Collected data
^^^^
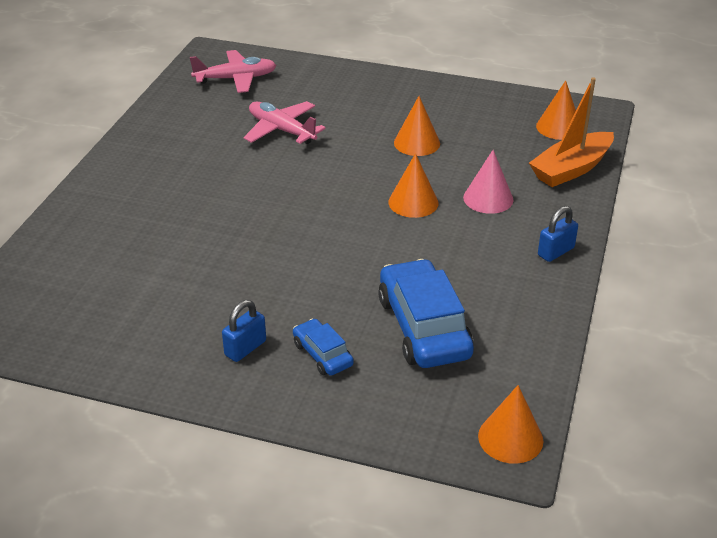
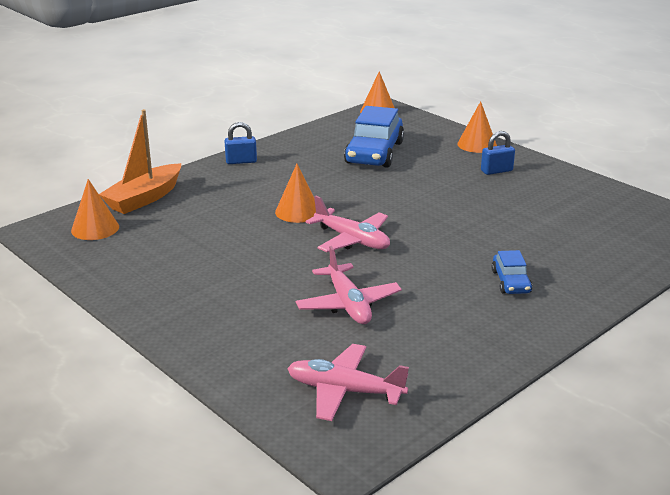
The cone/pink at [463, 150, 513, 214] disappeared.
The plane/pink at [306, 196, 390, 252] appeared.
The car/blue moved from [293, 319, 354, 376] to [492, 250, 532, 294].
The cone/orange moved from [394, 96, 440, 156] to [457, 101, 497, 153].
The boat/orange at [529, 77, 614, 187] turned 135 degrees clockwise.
^^^^
How to complete this task =>
The span to print begins at the line containing "The car/blue moved" and ends at the final line of the entries; print it exactly and print nothing else.

Answer area =>
The car/blue moved from [293, 319, 354, 376] to [492, 250, 532, 294].
The cone/orange moved from [394, 96, 440, 156] to [457, 101, 497, 153].
The boat/orange at [529, 77, 614, 187] turned 135 degrees clockwise.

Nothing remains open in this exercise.